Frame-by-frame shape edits
........
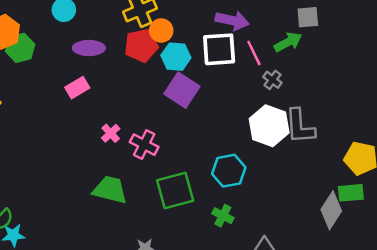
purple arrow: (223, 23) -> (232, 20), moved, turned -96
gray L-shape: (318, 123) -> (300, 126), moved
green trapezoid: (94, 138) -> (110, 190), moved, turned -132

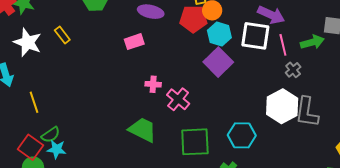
pink cross: (111, 133) -> (153, 84), turned 35

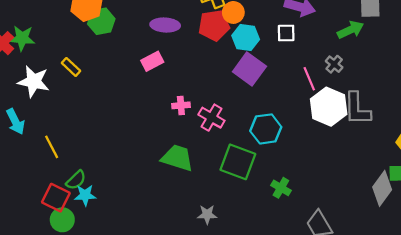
white square: (255, 36) -> (286, 33), size x0.6
pink line: (283, 45) -> (309, 79), moved
cyan hexagon: (242, 135) -> (266, 129), moved
green square: (195, 142) -> (238, 162), turned 32

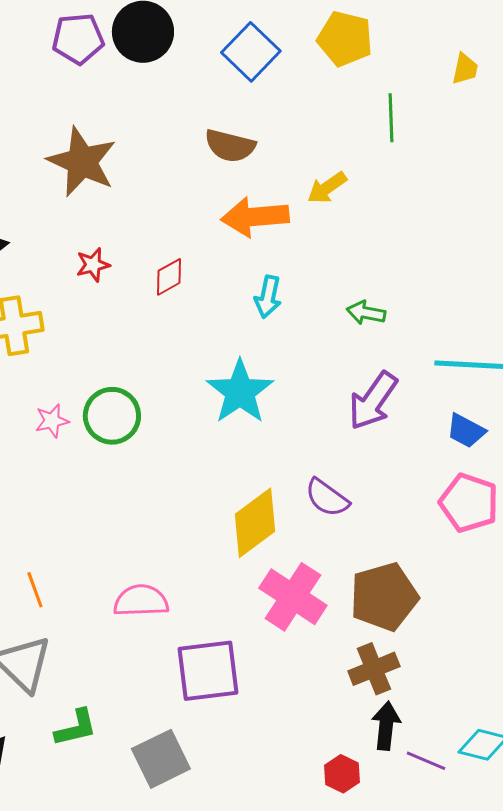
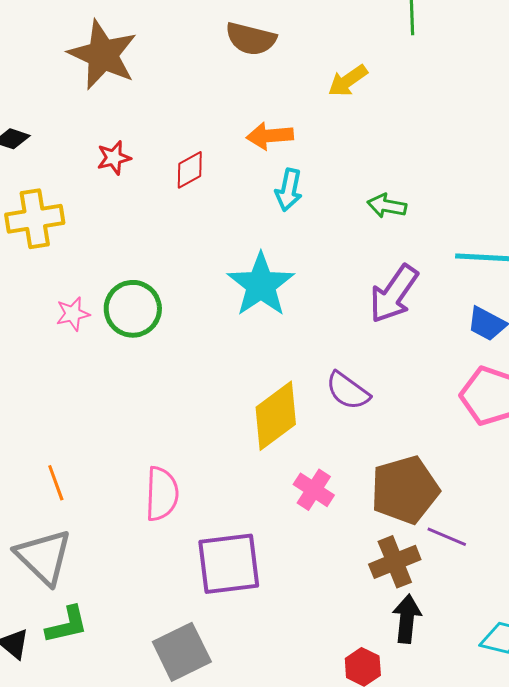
orange arrow: (255, 217) -> (270, 136), moved, size x0.7
pink cross: (293, 597) -> (314, 490), size x0.6
pink semicircle: (141, 601) -> (162, 494), turned 94
green L-shape: (76, 728) -> (67, 625), moved
purple line: (426, 761) -> (447, 537), moved

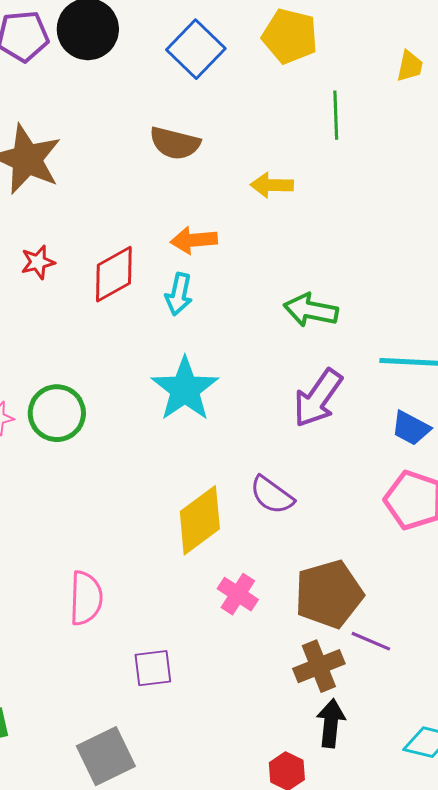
yellow arrow: (348, 81) -> (272, 185), turned 36
red diamond: (190, 170) -> (114, 274), size x1.5
cyan arrow: (289, 190) -> (179, 294), moved
green arrow: (387, 206) -> (311, 310), size x1.4
purple square: (229, 564) -> (153, 668), size x0.6

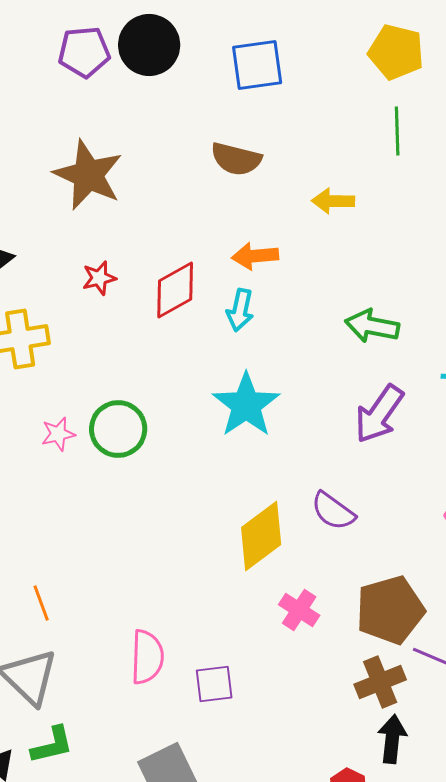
yellow pentagon: (290, 36) -> (396, 52), moved
blue square: (196, 49) -> (257, 65), turned 38
pink semicircle: (86, 598) -> (147, 657), moved

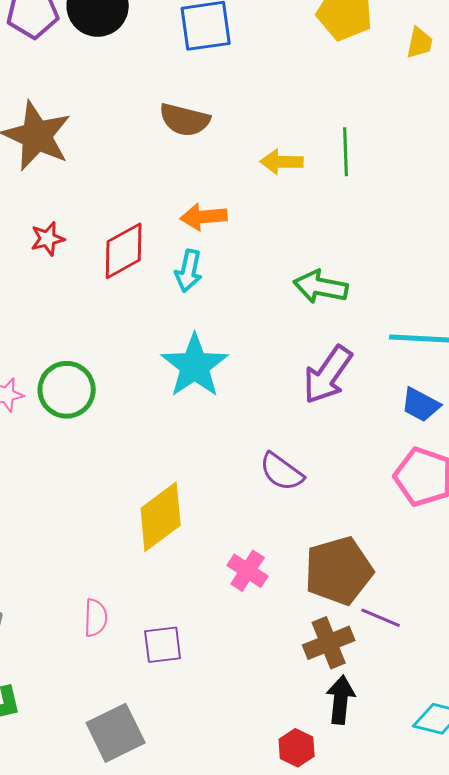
green line: (397, 131) -> (346, 152), moved
yellow diamond: (261, 536) -> (161, 517), moved
pink semicircle: (147, 657) -> (96, 618), size x0.7

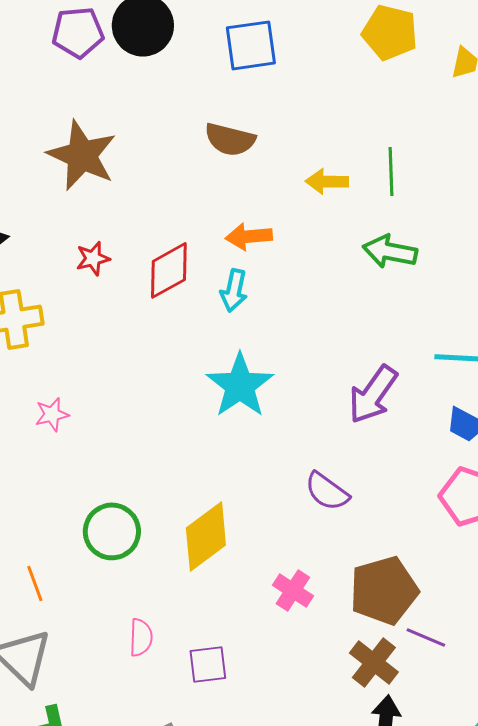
green arrow: (321, 287) -> (390, 251), moved
green circle: (67, 390) -> (112, 531), moved
brown cross: (329, 643) -> (374, 662), turned -30

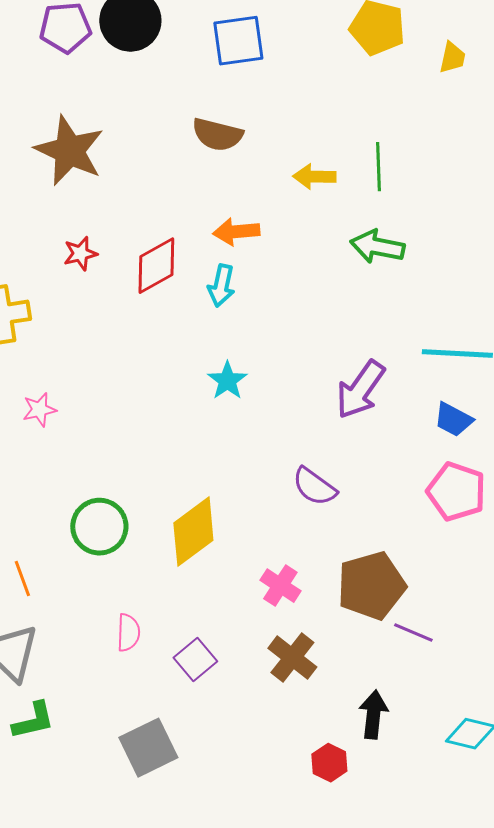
cyan star: (240, 385) -> (227, 381), size x0.6
brown cross: (374, 662) -> (292, 658), moved
purple square: (208, 664) -> (195, 660), turned -33

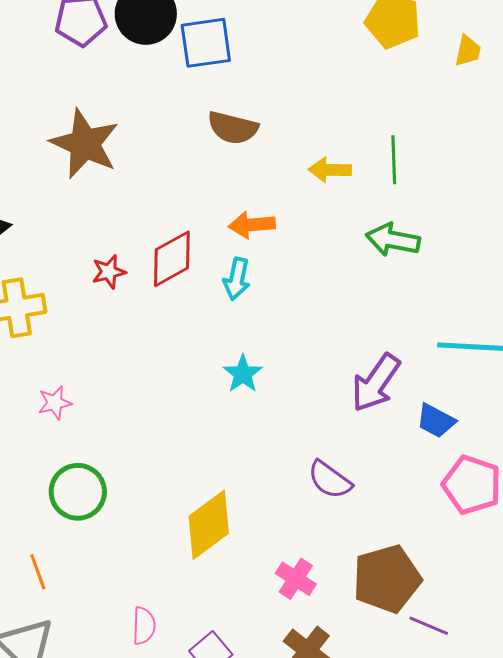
blue square: (238, 41) -> (206, 43), moved
red star: (80, 254) -> (109, 272), moved
blue trapezoid: (453, 420) -> (436, 421), moved
green circle: (99, 527) -> (78, 492), moved

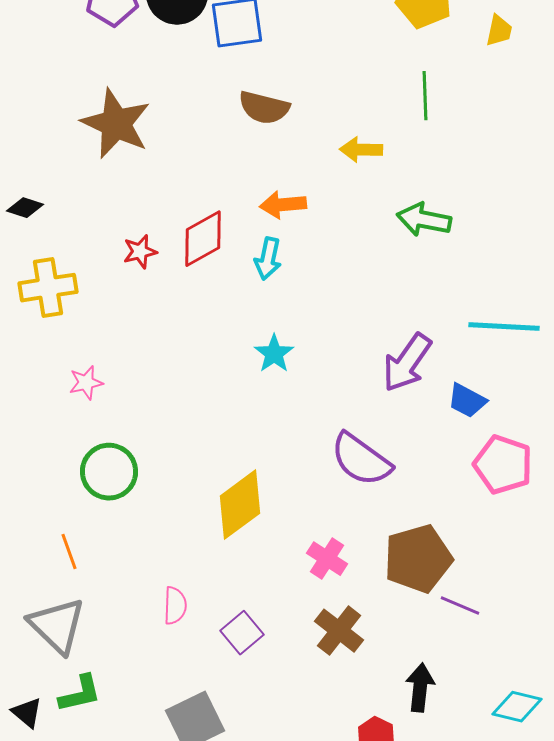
green line: (394, 160) -> (425, 96), moved
purple semicircle: (330, 480) -> (361, 460), size x1.4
........
WHAT IS REQUIRED: Say only the number of lines of the data above in which the string "semicircle" occurs.

COMPLETED TASK: 4